* What the task asks *
From the line containing "D7: diode 1N4148" through the last line, print the records exactly and nothing else.
○ ○ ○ ○ ○
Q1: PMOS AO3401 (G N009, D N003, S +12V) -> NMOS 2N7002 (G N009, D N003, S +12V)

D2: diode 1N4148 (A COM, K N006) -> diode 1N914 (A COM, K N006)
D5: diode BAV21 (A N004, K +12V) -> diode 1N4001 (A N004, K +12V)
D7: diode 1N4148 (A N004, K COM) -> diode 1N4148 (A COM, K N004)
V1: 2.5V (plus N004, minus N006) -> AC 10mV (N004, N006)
○ ○ ○ ○ ○
* Task solution *
D7: diode 1N4148 (A N004, K COM) -> diode 1N4148 (A COM, K N004)
V1: 2.5V (plus N004, minus N006) -> AC 10mV (N004, N006)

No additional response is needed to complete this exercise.